**WORK INSTRUCTION:** Exclude the images and repeat all remaining entries exactly.

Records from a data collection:
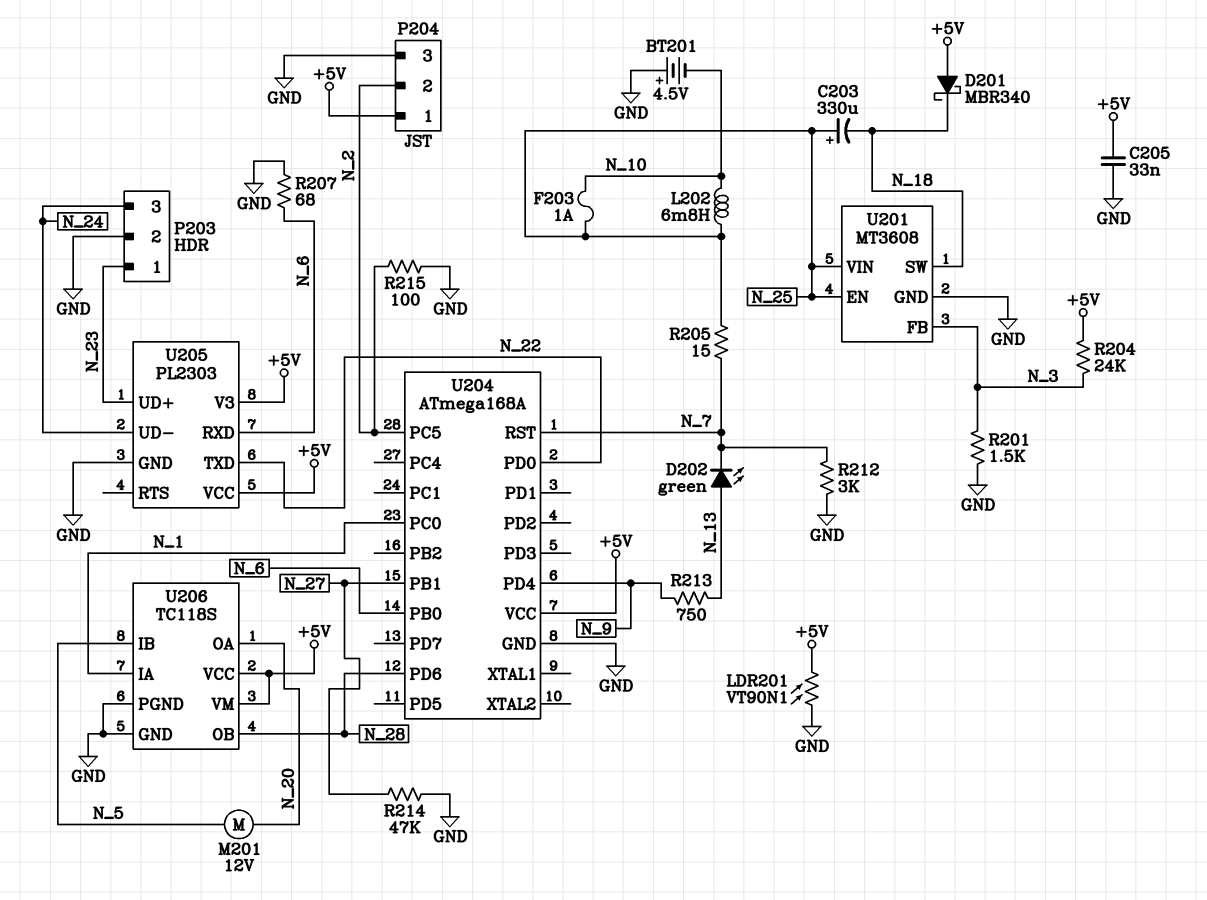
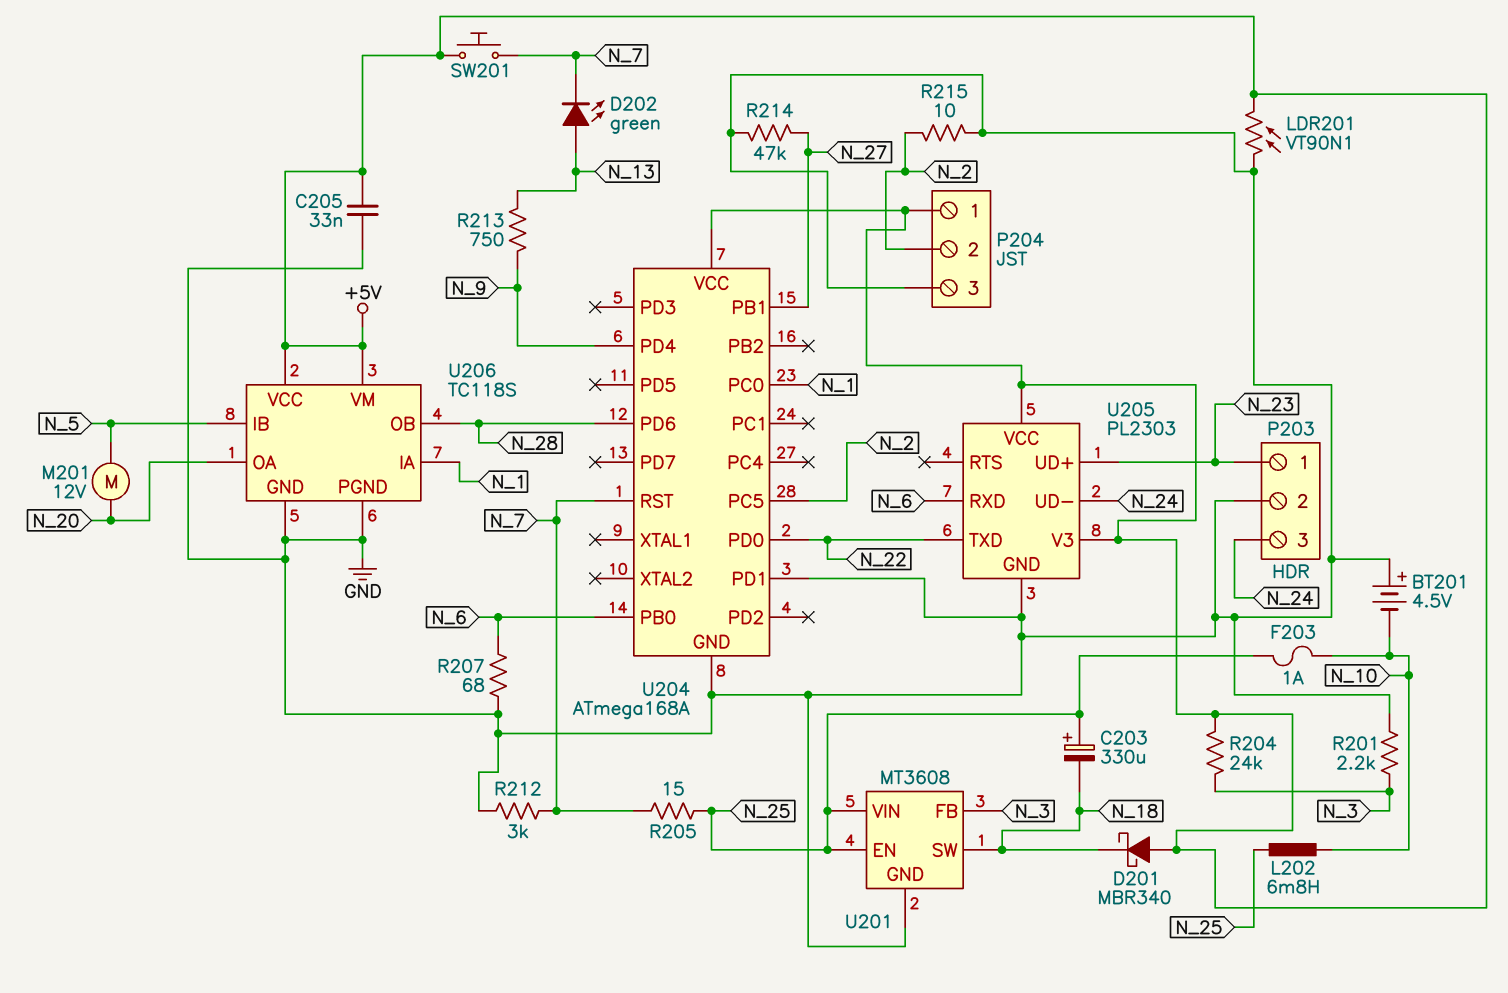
R201: 1.5k (GND, N_3) -> 2.2k (GND, N_3)
R215: 100 (GND, N_2) -> 10 (GND, N_2)
SW201: none -> button (+5V, N_7)
U204 pin PD1: none -> GND

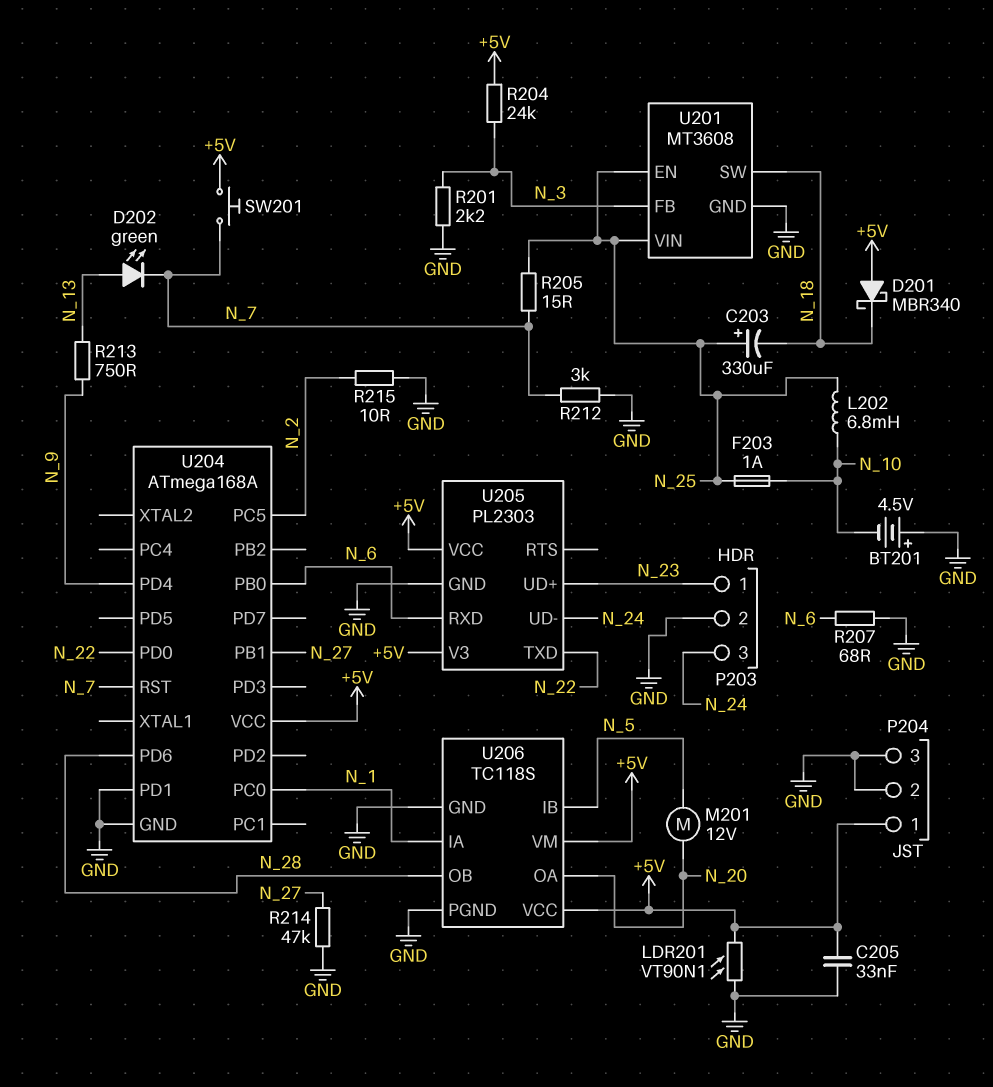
P204 pin 2: N_2 -> GND

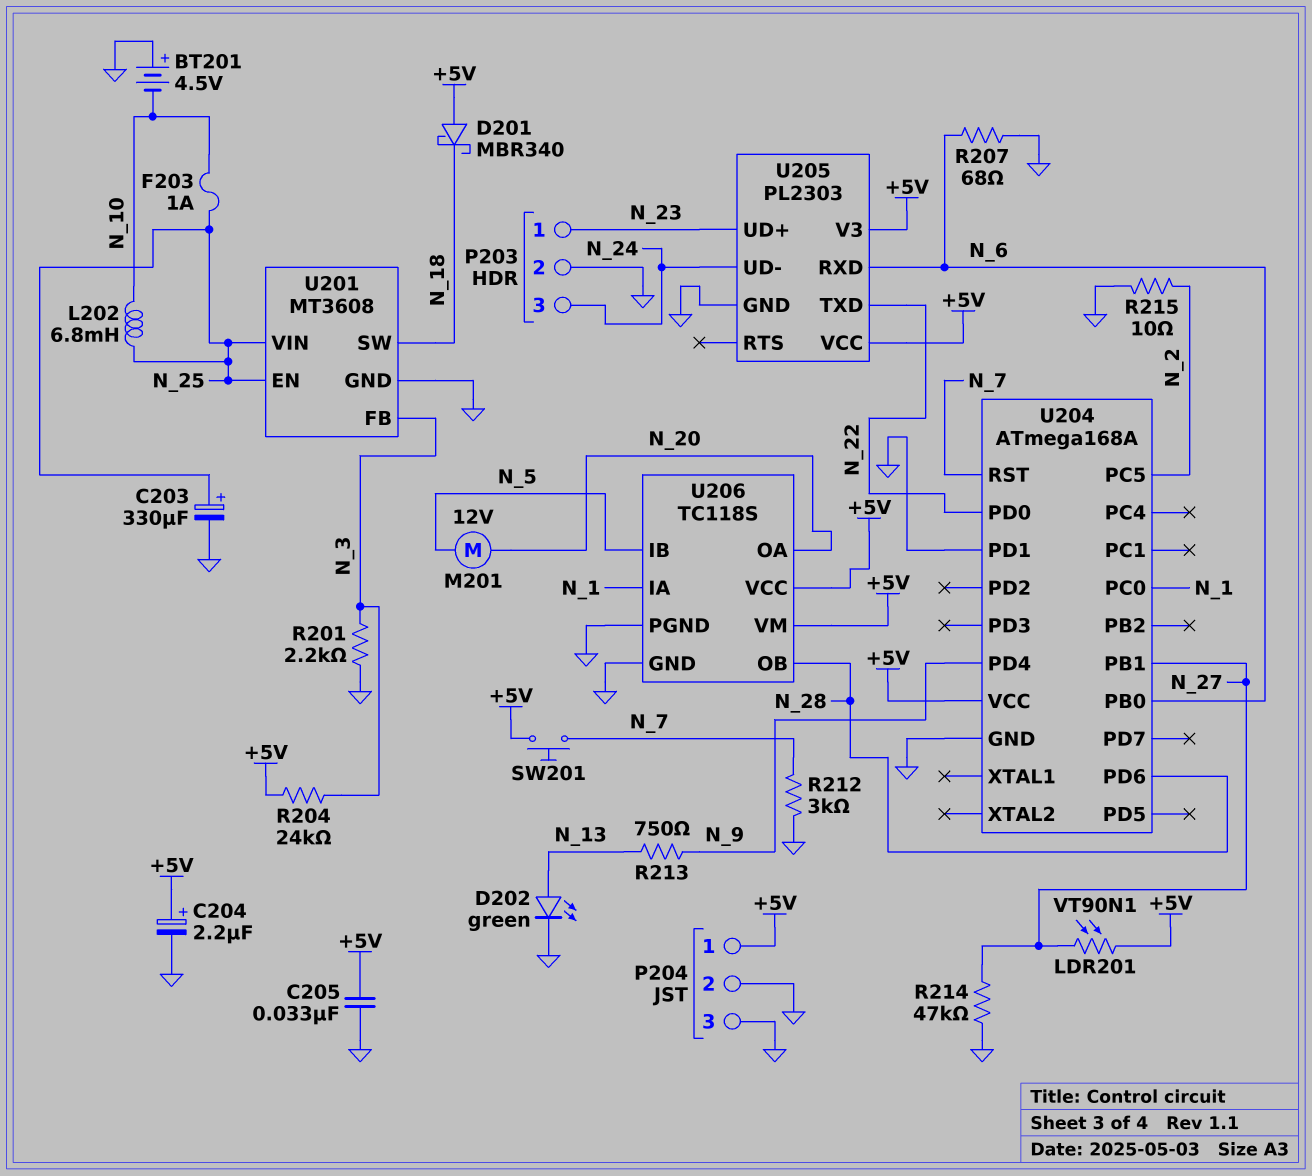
C203: 330uF (plus N_25, minus N_18) -> 330uF (plus N_25, minus GND)
C204: none -> 2.2uF (plus +5V, minus GND)
D202: LED green (A N_13, K N_7) -> LED green (A N_13, K GND)
LDR201: VT90N1 (+5V, GND) -> VT90N1 (+5V, N_27)
R205: 15 (N_7, N_25) -> none

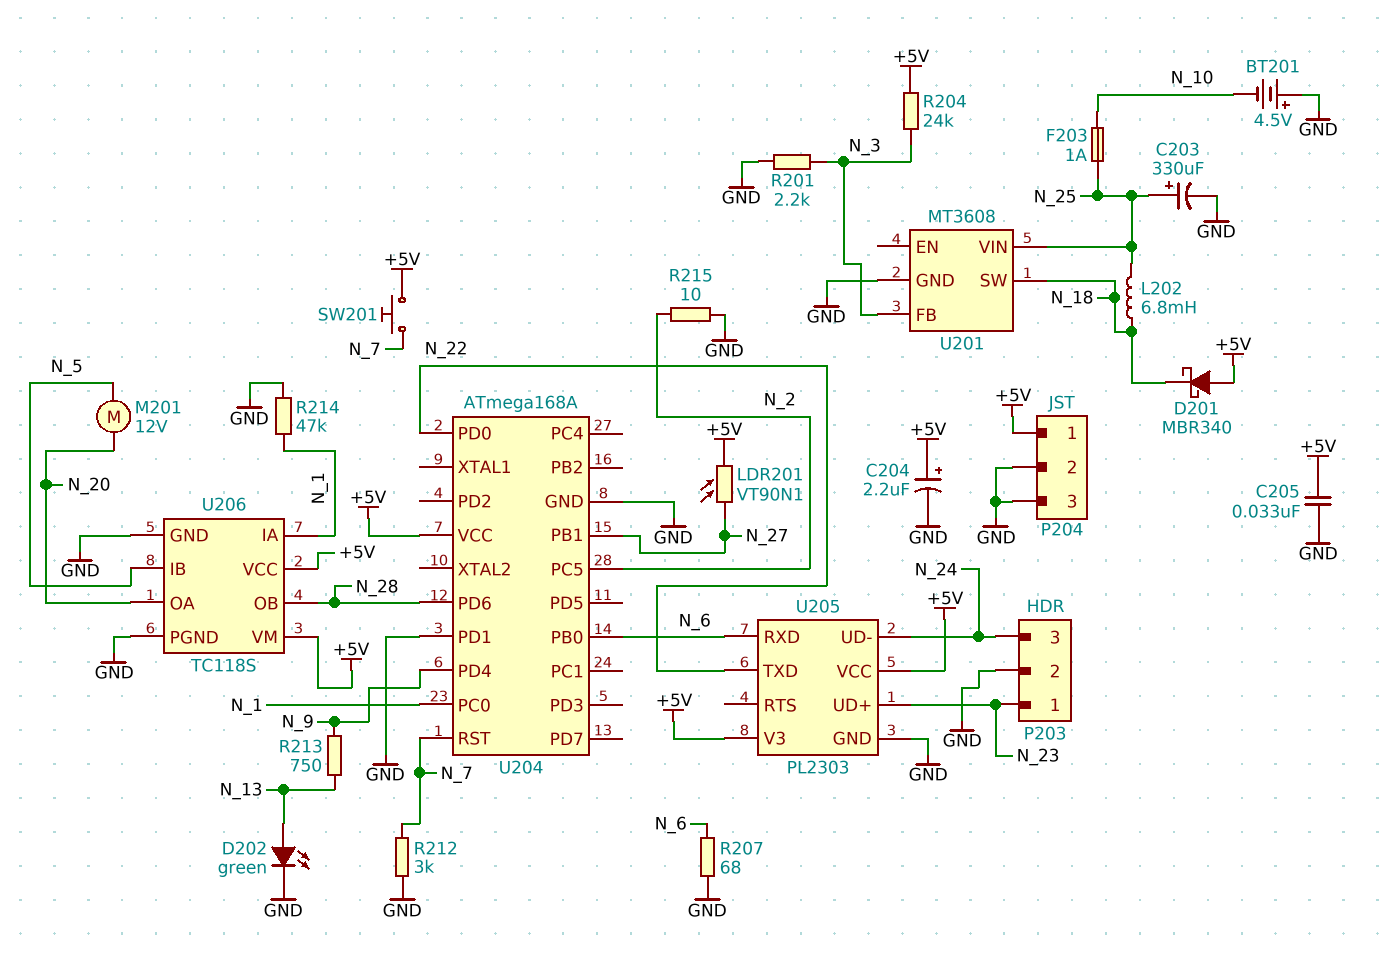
L202: 6.8mH (N_10, N_25) -> 6.8mH (N_18, N_25)
R214: 47k (GND, N_27) -> 47k (GND, N_1)
U201 pin EN: N_25 -> none

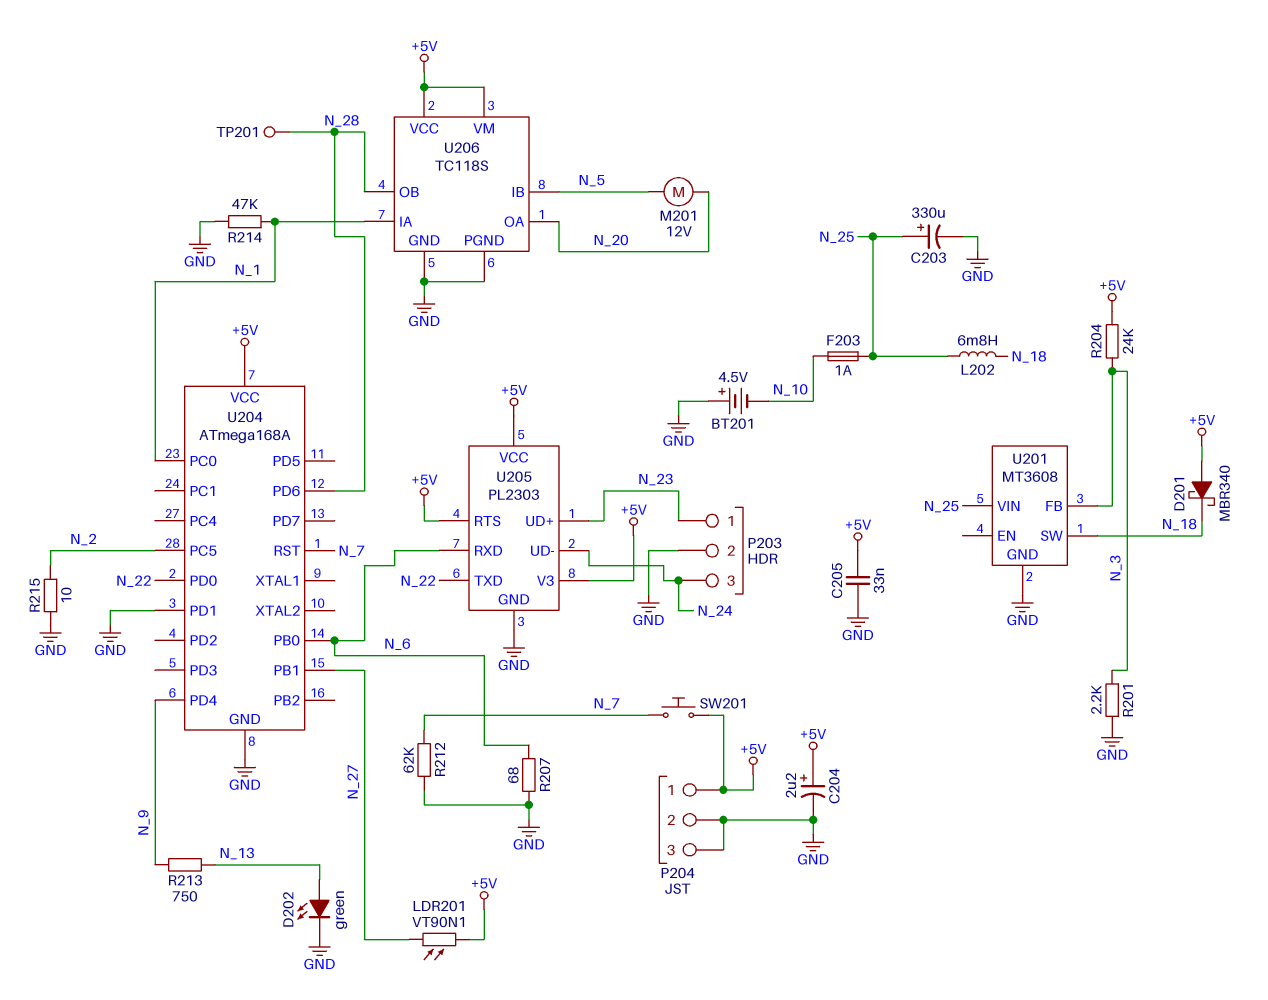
R212: 3k (GND, N_7) -> 62k (GND, N_7)
TP201: none -> test point (N_28)
U205 pin RTS: none -> +5V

**OUTPUT FOR THIS TASK:**
R201: 1.5k (GND, N_3) -> 2.2k (GND, N_3)
R215: 100 (GND, N_2) -> 10 (GND, N_2)
SW201: none -> button (+5V, N_7)
U204 pin PD1: none -> GND

P204 pin 2: N_2 -> GND

C203: 330uF (plus N_25, minus N_18) -> 330uF (plus N_25, minus GND)
C204: none -> 2.2uF (plus +5V, minus GND)
D202: LED green (A N_13, K N_7) -> LED green (A N_13, K GND)
LDR201: VT90N1 (+5V, GND) -> VT90N1 (+5V, N_27)
R205: 15 (N_7, N_25) -> none

L202: 6.8mH (N_10, N_25) -> 6.8mH (N_18, N_25)
R214: 47k (GND, N_27) -> 47k (GND, N_1)
U201 pin EN: N_25 -> none

R212: 3k (GND, N_7) -> 62k (GND, N_7)
TP201: none -> test point (N_28)
U205 pin RTS: none -> +5V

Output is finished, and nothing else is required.